___ DATASET EXTRACT
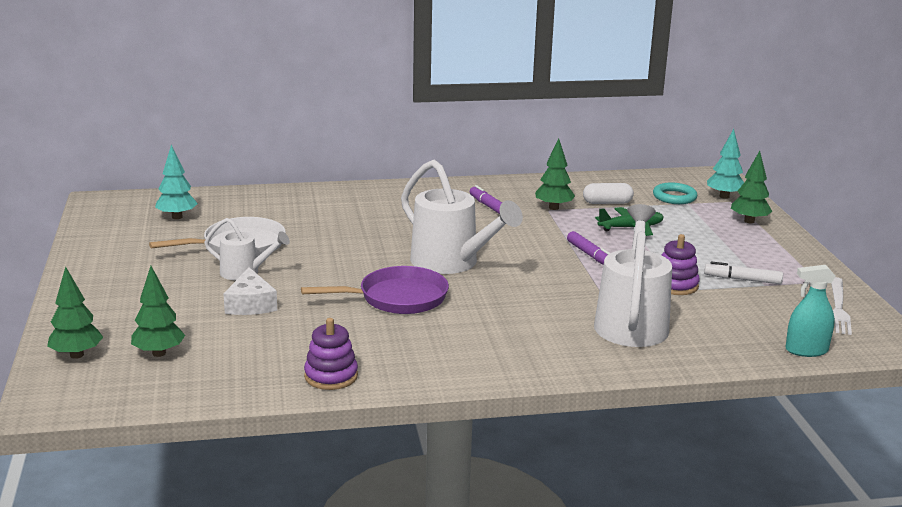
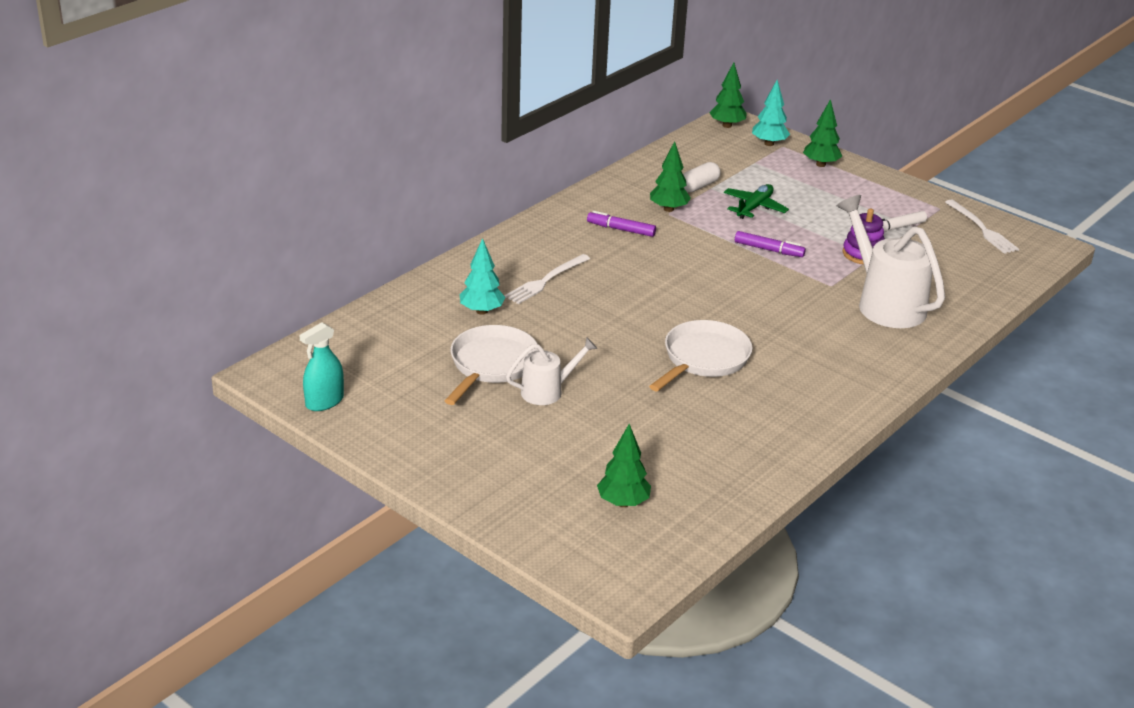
camera: 40 degrees left, 10 degrees up
(76, 355) = (564, 539): green tree -> green tree (727, 125)
(177, 217) = (378, 359): turquoise tree -> turquoise tree (481, 311)
(250, 304) = (607, 420): white cheese -> none
(331, 376) = (776, 455): purple stacking toy -> none
(373, 216) = (546, 280): none -> white fork
(397, 298) = (703, 359): purple pan -> white pan
(452, 263) = (686, 304): white watering can -> none
(674, 197) = (736, 159): turquoise ring -> none
(806, 350) = (1013, 277): turquoise spray bottle -> turquoise spray bottle (324, 402)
______
### HOW TO COMPLETE THIS TASK:
Repeat every entry above word for word, and include no pictures.

### RESPONSE BELOW:
camera: 40 degrees left, 10 degrees up
(76, 355) = (564, 539): green tree -> green tree (727, 125)
(177, 217) = (378, 359): turquoise tree -> turquoise tree (481, 311)
(250, 304) = (607, 420): white cheese -> none
(331, 376) = (776, 455): purple stacking toy -> none
(373, 216) = (546, 280): none -> white fork
(397, 298) = (703, 359): purple pan -> white pan
(452, 263) = (686, 304): white watering can -> none
(674, 197) = (736, 159): turquoise ring -> none
(806, 350) = (1013, 277): turquoise spray bottle -> turquoise spray bottle (324, 402)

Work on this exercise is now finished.